◆ **DATA RECORDS**:
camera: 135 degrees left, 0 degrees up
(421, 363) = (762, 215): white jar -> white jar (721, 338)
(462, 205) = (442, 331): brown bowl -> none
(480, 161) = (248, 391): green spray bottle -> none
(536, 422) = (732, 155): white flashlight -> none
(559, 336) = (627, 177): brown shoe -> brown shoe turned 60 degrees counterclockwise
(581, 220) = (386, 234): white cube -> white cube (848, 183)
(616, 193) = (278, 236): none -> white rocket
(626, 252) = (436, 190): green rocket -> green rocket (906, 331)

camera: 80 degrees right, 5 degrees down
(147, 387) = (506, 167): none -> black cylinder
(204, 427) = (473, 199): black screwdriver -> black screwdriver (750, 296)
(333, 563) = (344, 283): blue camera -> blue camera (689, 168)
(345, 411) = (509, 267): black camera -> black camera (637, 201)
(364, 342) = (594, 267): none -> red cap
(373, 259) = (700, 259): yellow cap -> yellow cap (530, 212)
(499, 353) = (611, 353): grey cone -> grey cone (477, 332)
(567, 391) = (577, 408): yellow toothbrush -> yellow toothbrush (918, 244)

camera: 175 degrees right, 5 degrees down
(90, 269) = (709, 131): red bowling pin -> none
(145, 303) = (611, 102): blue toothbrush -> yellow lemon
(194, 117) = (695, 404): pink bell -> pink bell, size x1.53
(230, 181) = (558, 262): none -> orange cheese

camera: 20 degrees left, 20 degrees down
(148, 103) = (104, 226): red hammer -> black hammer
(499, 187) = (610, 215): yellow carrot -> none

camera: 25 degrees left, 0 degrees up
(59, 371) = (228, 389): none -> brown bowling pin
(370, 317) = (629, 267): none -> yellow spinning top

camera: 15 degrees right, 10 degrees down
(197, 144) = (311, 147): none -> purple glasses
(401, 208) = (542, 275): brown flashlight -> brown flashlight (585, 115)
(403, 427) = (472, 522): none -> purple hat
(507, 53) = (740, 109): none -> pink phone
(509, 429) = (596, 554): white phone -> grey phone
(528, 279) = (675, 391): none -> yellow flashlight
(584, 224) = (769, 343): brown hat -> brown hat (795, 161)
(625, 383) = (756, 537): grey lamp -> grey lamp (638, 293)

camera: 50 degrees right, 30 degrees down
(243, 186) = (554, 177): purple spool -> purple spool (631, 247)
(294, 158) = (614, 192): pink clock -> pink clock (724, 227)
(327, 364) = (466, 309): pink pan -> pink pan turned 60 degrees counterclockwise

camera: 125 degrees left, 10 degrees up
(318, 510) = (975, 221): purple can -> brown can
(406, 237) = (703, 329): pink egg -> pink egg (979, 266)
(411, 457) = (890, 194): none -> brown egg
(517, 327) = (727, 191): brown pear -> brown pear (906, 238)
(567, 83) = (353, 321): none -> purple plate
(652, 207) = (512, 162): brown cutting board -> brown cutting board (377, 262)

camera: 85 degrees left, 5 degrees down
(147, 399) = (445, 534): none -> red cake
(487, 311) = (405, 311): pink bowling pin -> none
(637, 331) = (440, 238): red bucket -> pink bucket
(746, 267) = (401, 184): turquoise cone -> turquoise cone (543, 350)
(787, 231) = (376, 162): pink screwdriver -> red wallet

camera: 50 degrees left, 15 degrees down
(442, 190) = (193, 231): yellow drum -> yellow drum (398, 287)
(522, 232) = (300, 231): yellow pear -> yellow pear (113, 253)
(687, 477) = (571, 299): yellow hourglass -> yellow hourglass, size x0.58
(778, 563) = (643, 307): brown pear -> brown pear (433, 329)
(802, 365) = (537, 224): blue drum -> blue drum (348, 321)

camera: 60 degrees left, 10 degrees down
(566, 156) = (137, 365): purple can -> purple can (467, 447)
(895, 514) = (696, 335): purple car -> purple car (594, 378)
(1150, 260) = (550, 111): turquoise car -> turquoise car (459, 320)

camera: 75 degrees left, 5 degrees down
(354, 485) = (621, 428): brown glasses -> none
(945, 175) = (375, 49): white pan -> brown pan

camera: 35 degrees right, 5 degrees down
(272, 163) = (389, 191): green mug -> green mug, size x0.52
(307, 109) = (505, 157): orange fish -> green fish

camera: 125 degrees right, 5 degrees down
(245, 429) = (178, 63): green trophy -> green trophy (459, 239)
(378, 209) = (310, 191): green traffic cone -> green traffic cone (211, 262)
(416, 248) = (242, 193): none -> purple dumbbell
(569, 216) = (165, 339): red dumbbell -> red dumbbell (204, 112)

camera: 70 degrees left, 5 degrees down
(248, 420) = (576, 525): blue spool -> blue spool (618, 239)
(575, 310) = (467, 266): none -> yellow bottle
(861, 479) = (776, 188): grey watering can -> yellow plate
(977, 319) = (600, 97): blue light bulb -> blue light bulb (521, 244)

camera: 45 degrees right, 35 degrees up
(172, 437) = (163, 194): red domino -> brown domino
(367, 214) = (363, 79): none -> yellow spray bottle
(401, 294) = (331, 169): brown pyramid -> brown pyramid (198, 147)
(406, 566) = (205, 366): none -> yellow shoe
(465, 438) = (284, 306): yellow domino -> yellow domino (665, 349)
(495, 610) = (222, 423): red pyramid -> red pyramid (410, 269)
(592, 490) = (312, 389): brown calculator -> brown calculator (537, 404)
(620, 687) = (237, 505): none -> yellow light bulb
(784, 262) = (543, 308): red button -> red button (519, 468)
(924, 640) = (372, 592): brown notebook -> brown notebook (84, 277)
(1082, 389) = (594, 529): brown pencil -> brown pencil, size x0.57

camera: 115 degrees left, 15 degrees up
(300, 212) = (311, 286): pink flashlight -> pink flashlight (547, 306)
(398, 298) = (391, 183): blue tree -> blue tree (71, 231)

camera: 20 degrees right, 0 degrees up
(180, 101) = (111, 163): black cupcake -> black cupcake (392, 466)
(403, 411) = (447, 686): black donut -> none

◆ **ABOUT THIS TASK**: Check each line of the entries for the string "bulb". Copy the lines that have it.

◆ **RESPONSE TO THE EXERCISE**:
(977, 319) = (600, 97): blue light bulb -> blue light bulb (521, 244)
(620, 687) = (237, 505): none -> yellow light bulb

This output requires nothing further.